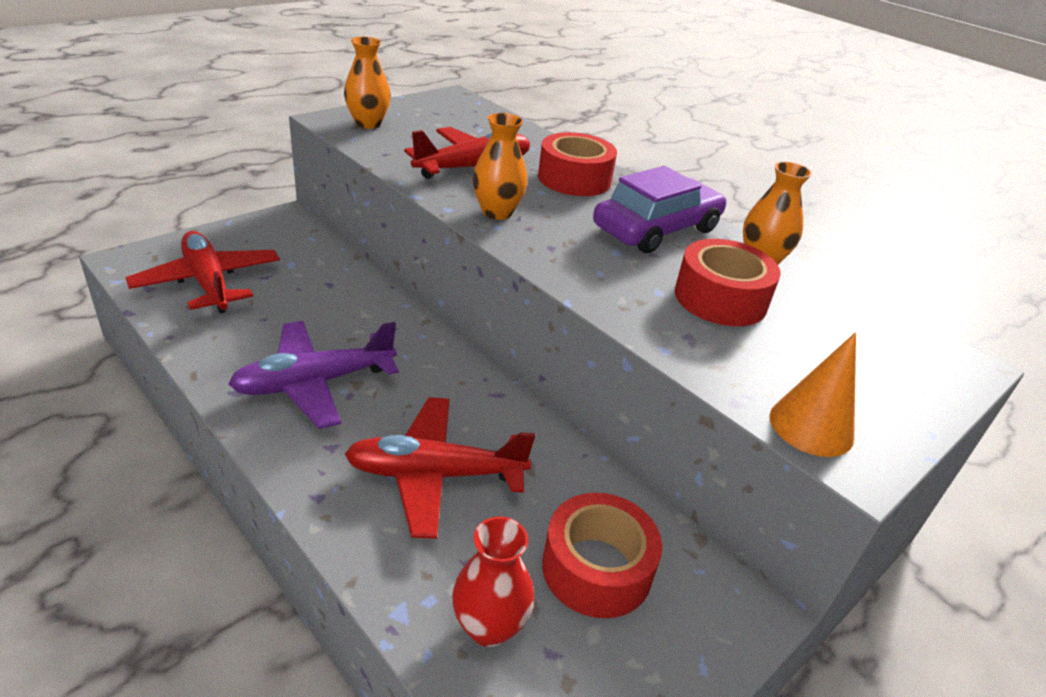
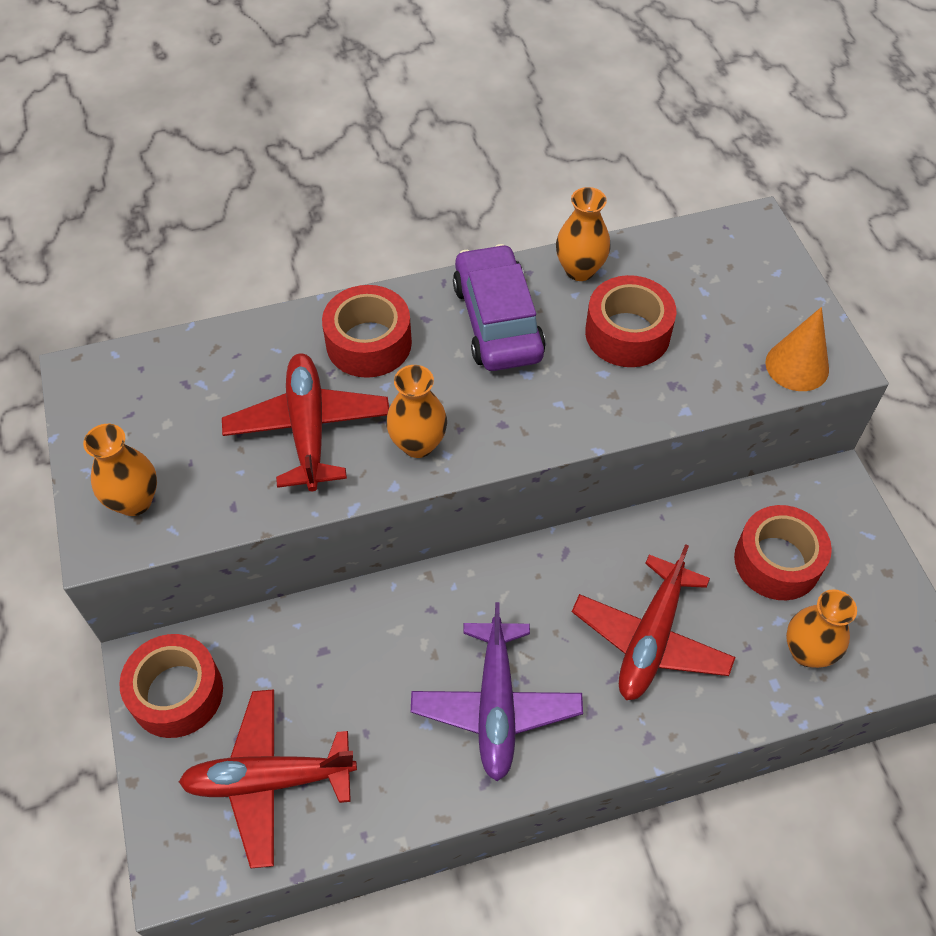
camera: 60 degrees left, 20 degrees up
red vase [452,517,534,647] -> orange vase [786,589,857,668]
none -> red tape [119,634,223,738]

**Exercise goal:** Could you retype each line of the material above exactly, skipping the pictures?

**Exercise response:**
camera: 60 degrees left, 20 degrees up
red vase [452,517,534,647] -> orange vase [786,589,857,668]
none -> red tape [119,634,223,738]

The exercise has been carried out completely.